- [INSTRUCTIONS TO FOLLOW] Output must match the data below exactly from its first line through the line that contains "D101: none -> zener 3.3V (A GND, K N_20)", with no other line.

- [GIVEN RECORDS]

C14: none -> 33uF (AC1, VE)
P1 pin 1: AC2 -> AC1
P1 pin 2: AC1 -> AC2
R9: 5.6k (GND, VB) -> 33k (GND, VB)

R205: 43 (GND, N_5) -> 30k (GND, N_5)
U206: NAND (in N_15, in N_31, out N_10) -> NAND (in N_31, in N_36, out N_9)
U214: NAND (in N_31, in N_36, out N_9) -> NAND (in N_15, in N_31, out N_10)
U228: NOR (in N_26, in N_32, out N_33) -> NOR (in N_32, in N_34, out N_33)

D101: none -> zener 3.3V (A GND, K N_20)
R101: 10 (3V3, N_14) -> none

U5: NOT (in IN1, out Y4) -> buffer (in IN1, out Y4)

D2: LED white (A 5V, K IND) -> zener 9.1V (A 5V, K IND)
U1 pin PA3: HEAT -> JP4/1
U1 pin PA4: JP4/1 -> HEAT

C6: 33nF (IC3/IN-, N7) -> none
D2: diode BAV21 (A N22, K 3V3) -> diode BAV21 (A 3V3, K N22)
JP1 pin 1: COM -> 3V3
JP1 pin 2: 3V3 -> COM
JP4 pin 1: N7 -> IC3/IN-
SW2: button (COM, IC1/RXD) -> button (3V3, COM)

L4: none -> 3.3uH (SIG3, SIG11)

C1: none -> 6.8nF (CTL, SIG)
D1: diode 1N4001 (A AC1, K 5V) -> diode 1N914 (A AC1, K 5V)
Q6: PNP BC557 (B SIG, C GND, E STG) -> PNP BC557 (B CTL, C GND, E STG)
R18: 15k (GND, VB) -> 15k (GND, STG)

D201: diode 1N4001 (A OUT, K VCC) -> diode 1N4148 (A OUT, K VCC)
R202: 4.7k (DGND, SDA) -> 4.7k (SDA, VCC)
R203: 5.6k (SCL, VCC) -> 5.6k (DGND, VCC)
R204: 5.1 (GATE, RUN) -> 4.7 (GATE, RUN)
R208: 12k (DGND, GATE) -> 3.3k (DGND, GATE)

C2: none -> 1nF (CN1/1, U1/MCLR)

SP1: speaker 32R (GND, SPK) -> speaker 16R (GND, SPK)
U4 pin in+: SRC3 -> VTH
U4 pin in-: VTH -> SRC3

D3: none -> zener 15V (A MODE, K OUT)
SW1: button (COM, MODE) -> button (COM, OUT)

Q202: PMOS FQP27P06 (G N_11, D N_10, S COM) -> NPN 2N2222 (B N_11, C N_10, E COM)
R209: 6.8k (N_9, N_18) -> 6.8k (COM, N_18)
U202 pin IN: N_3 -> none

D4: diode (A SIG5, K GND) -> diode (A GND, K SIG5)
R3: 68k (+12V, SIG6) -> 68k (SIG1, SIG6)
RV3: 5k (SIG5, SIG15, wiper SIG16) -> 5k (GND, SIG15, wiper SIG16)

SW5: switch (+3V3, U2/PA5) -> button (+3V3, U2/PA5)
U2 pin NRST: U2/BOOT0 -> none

- [WRITTEN ANSWER]
C14: none -> 33uF (AC1, VE)
P1 pin 1: AC2 -> AC1
P1 pin 2: AC1 -> AC2
R9: 5.6k (GND, VB) -> 33k (GND, VB)

R205: 43 (GND, N_5) -> 30k (GND, N_5)
U206: NAND (in N_15, in N_31, out N_10) -> NAND (in N_31, in N_36, out N_9)
U214: NAND (in N_31, in N_36, out N_9) -> NAND (in N_15, in N_31, out N_10)
U228: NOR (in N_26, in N_32, out N_33) -> NOR (in N_32, in N_34, out N_33)

D101: none -> zener 3.3V (A GND, K N_20)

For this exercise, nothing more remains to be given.